- _Listed entries_:
---

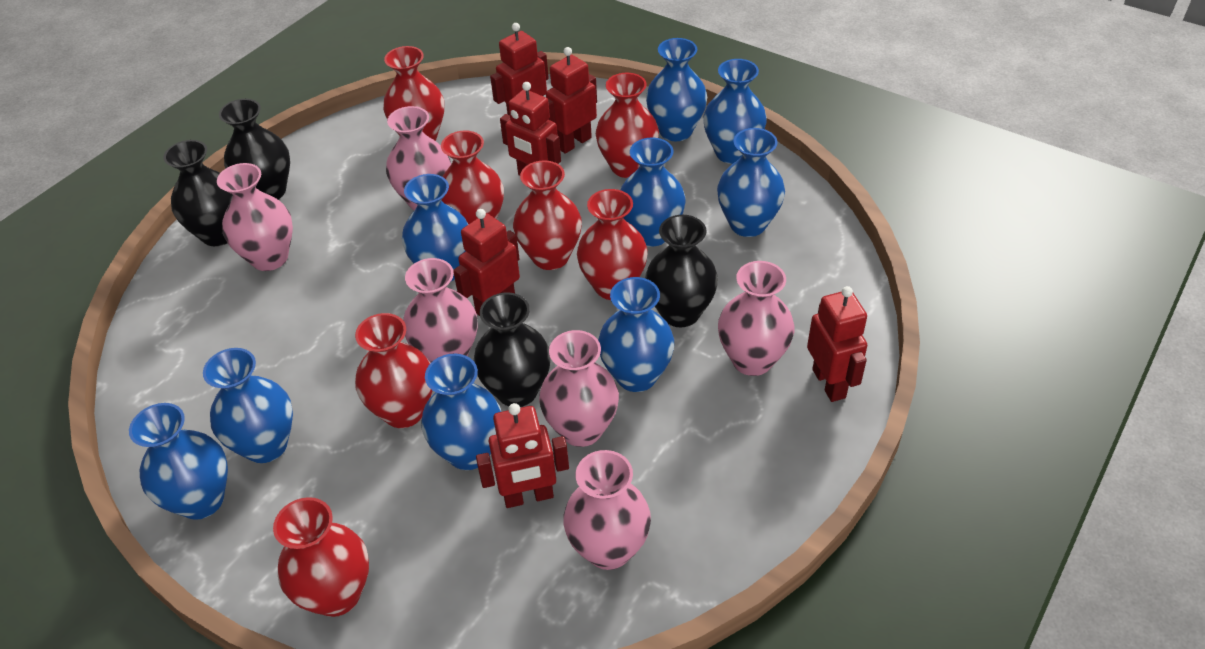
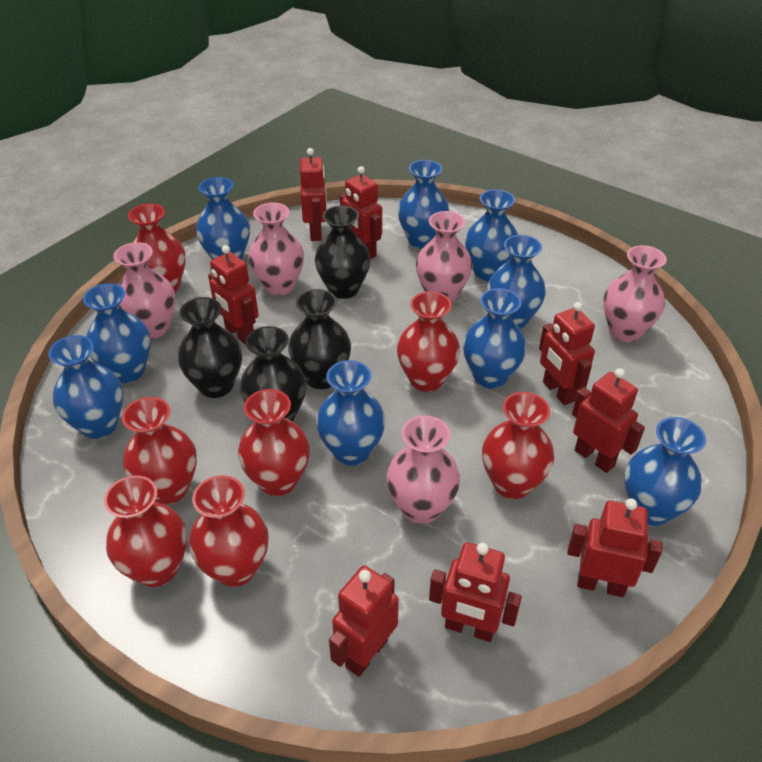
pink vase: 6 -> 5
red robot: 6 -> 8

---

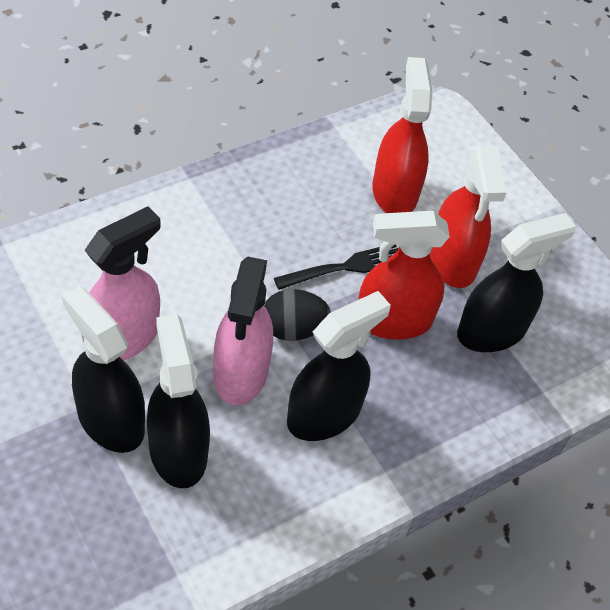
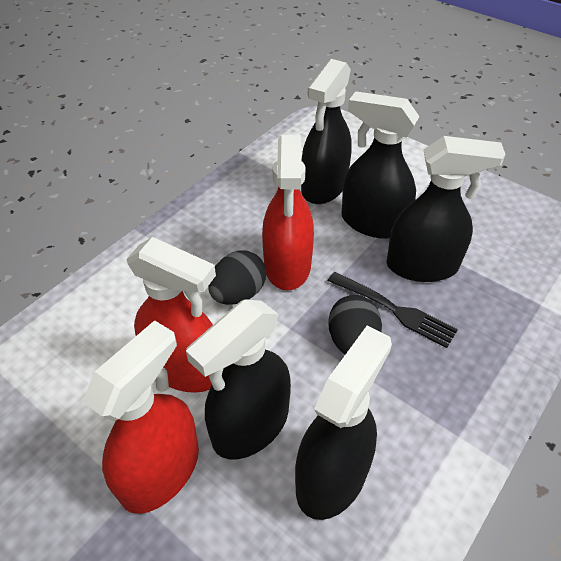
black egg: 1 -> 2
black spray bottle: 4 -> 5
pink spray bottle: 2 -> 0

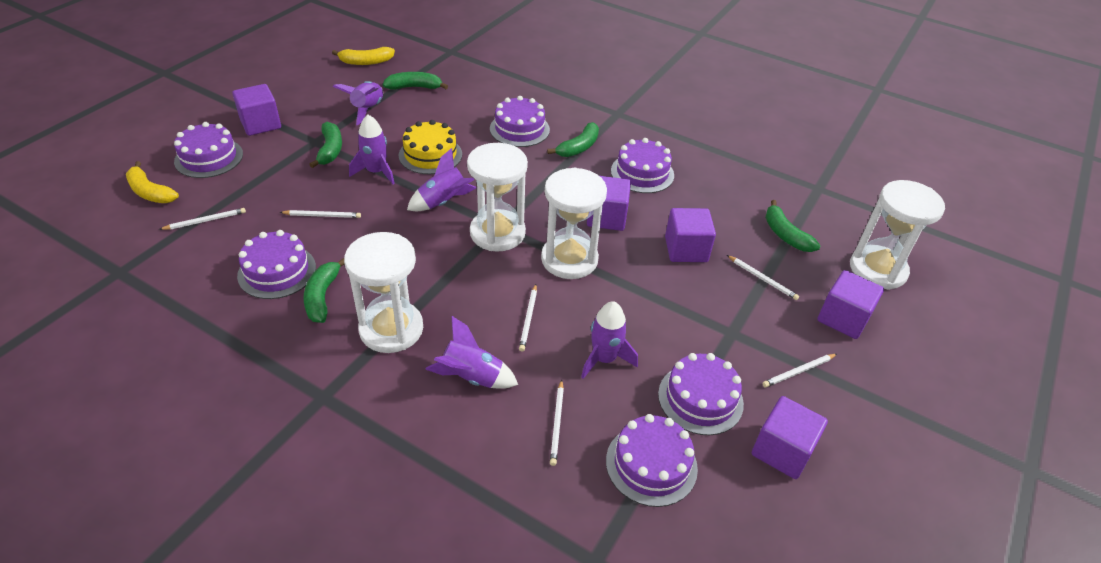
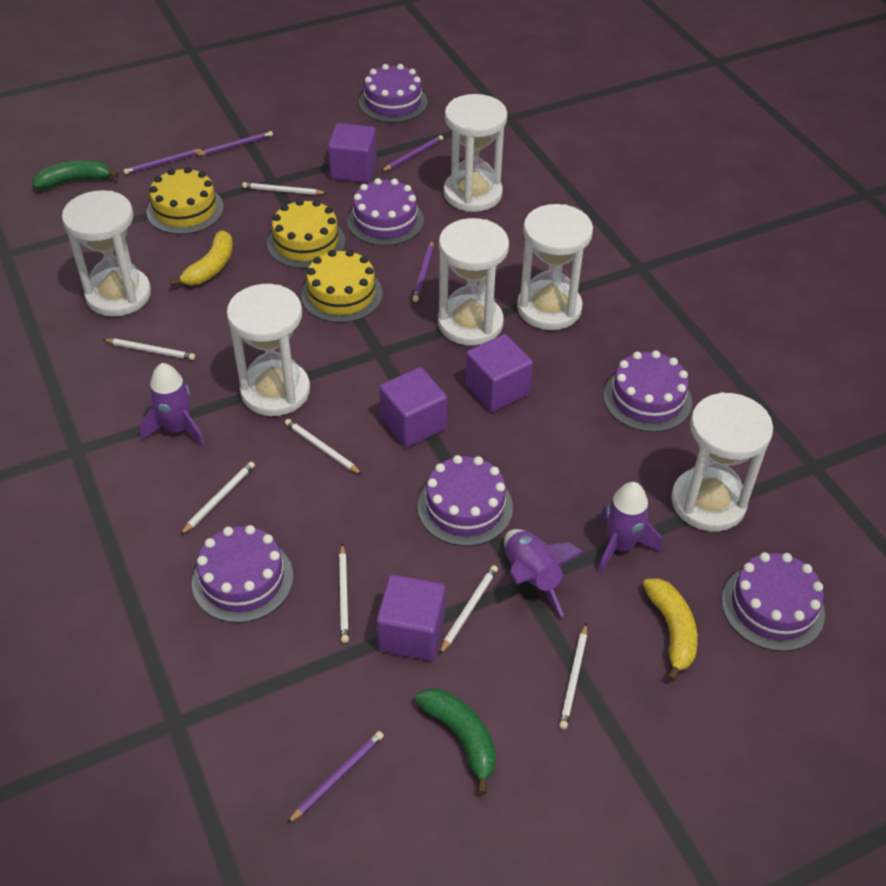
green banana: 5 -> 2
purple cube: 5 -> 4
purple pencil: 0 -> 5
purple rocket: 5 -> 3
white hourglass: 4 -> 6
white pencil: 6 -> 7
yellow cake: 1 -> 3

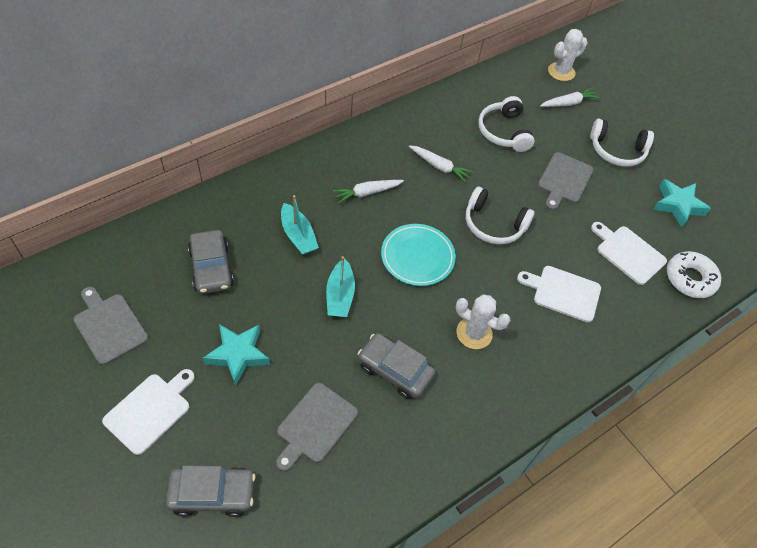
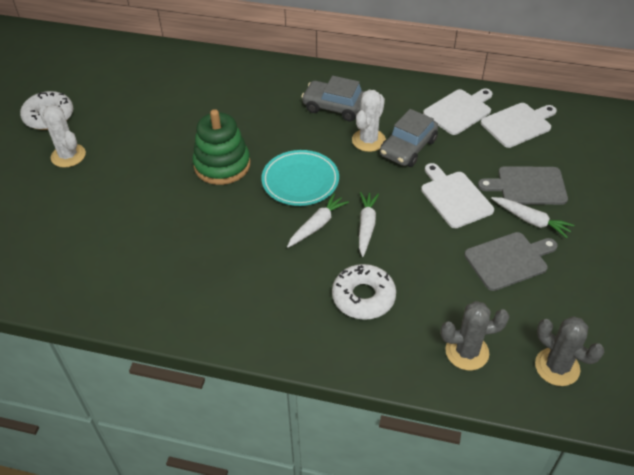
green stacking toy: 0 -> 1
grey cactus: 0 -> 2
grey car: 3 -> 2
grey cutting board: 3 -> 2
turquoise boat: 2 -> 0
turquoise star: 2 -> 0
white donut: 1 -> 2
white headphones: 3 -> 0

---

- _Exercise brief_: In the data above, retype only the stretch from the line with "white pencil: 6 -> 7" through the line with "white headphones: 3 -> 0", word for word, and skip any pictures.

- _Response to this exercise_:
white pencil: 6 -> 7
yellow cake: 1 -> 3

green stacking toy: 0 -> 1
grey cactus: 0 -> 2
grey car: 3 -> 2
grey cutting board: 3 -> 2
turquoise boat: 2 -> 0
turquoise star: 2 -> 0
white donut: 1 -> 2
white headphones: 3 -> 0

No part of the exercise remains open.